(Records to use):
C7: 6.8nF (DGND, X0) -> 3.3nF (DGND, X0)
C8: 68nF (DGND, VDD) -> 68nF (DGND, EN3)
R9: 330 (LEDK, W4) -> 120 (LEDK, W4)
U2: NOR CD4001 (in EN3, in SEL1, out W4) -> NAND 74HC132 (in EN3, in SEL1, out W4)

==

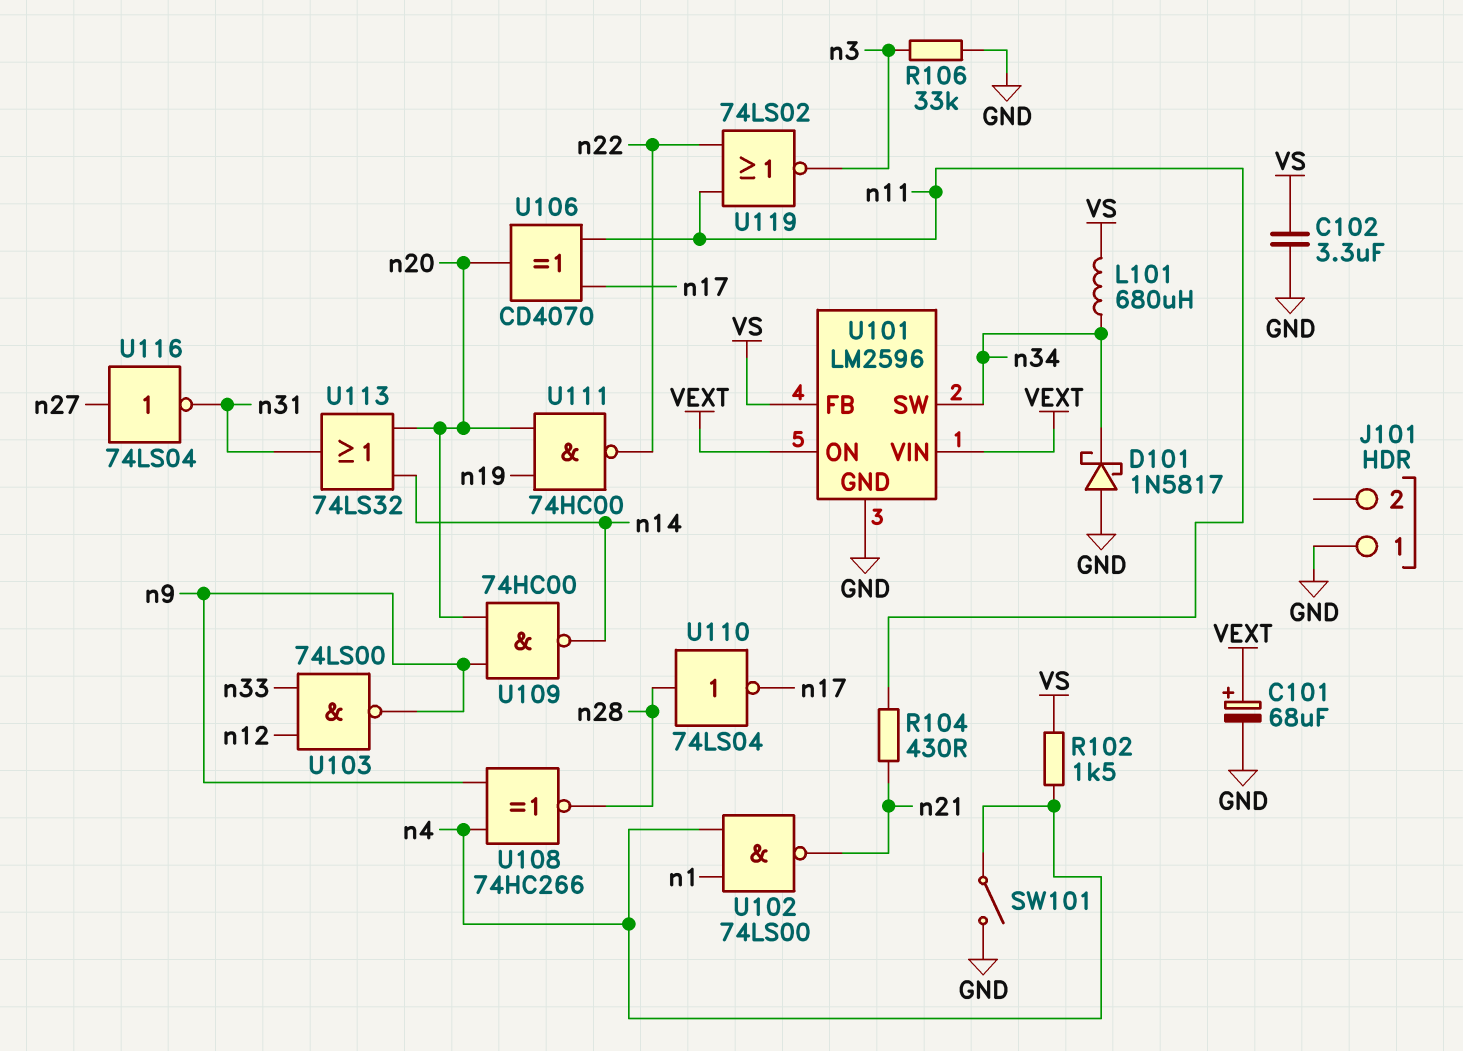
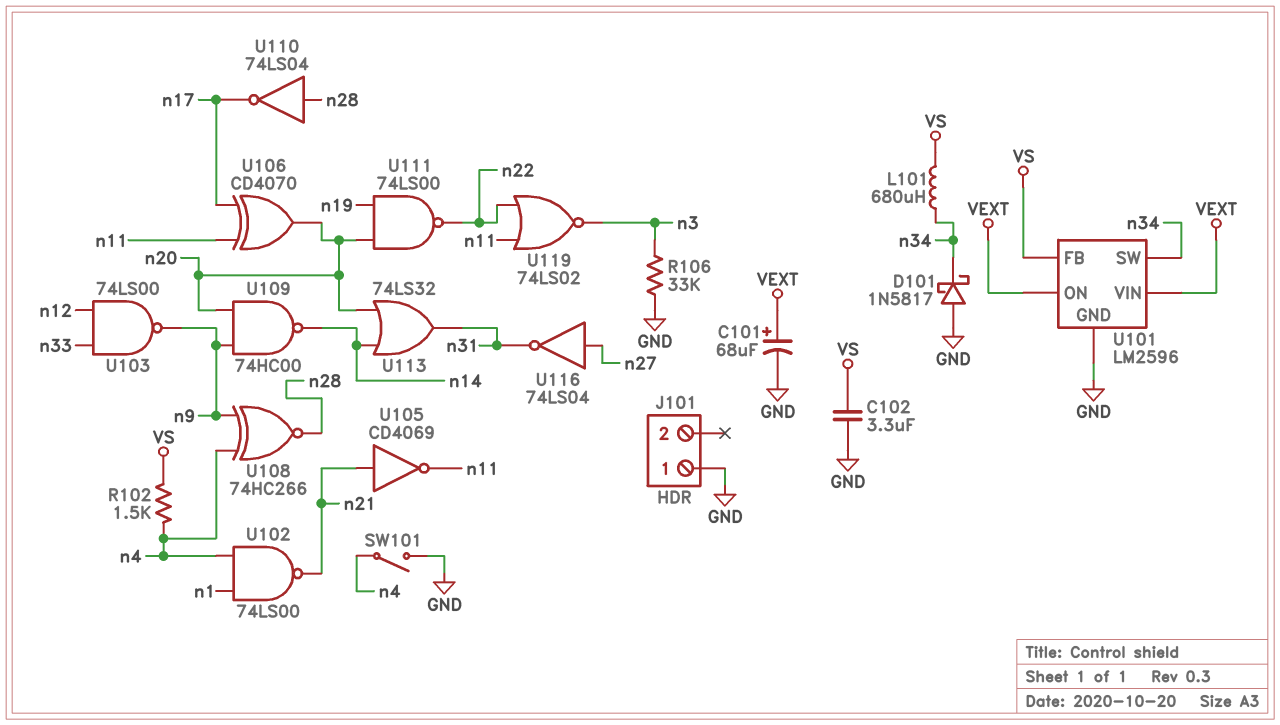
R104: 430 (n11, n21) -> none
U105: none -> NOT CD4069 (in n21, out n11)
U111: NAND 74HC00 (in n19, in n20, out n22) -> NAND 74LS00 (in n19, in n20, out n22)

--

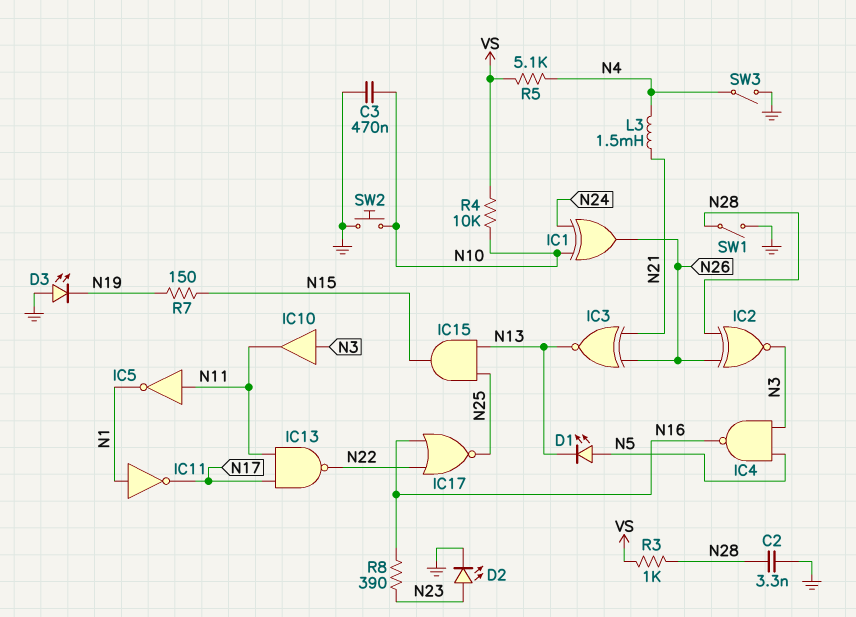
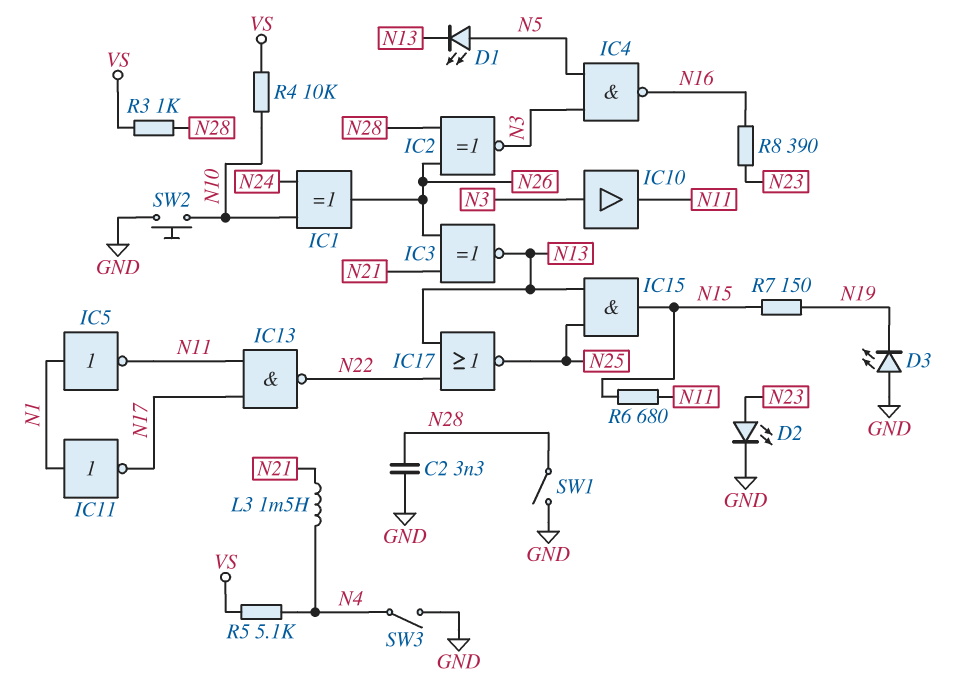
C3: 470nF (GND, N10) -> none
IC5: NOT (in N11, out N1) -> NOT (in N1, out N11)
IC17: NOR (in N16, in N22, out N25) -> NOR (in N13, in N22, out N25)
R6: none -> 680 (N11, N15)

(Problem description): In the listing above, locate the line containing "IC5: NOT (in" and the line containing "R6: none -> 680 (N11, N15)". Extract those two lines and every line between them, exactly as written, and only those.

(Response to the task):
IC5: NOT (in N11, out N1) -> NOT (in N1, out N11)
IC17: NOR (in N16, in N22, out N25) -> NOR (in N13, in N22, out N25)
R6: none -> 680 (N11, N15)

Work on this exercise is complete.